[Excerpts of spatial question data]
──────

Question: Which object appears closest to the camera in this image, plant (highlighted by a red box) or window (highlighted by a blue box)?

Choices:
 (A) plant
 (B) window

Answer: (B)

──────

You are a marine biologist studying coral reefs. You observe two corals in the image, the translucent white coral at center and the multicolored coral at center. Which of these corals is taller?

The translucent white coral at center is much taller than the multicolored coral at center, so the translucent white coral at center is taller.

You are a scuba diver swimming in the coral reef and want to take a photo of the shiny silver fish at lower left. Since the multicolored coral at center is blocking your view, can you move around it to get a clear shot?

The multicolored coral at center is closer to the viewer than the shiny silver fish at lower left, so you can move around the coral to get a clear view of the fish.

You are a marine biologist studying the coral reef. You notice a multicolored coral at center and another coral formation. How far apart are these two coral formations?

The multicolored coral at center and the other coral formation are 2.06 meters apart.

──────

• [Exercise objective]:
Retype the material word for word, starting with the line that contains "You are a scuba" and going on through the line that contains "The multicolored coral at center and", including both of those lines.

• [Full output]:
You are a scuba diver swimming in the coral reef and want to take a photo of the shiny silver fish at lower left. Since the multicolored coral at center is blocking your view, can you move around it to get a clear shot?

The multicolored coral at center is closer to the viewer than the shiny silver fish at lower left, so you can move around the coral to get a clear view of the fish.

You are a marine biologist studying the coral reef. You notice a multicolored coral at center and another coral formation. How far apart are these two coral formations?

The multicolored coral at center and the other coral formation are 2.06 meters apart.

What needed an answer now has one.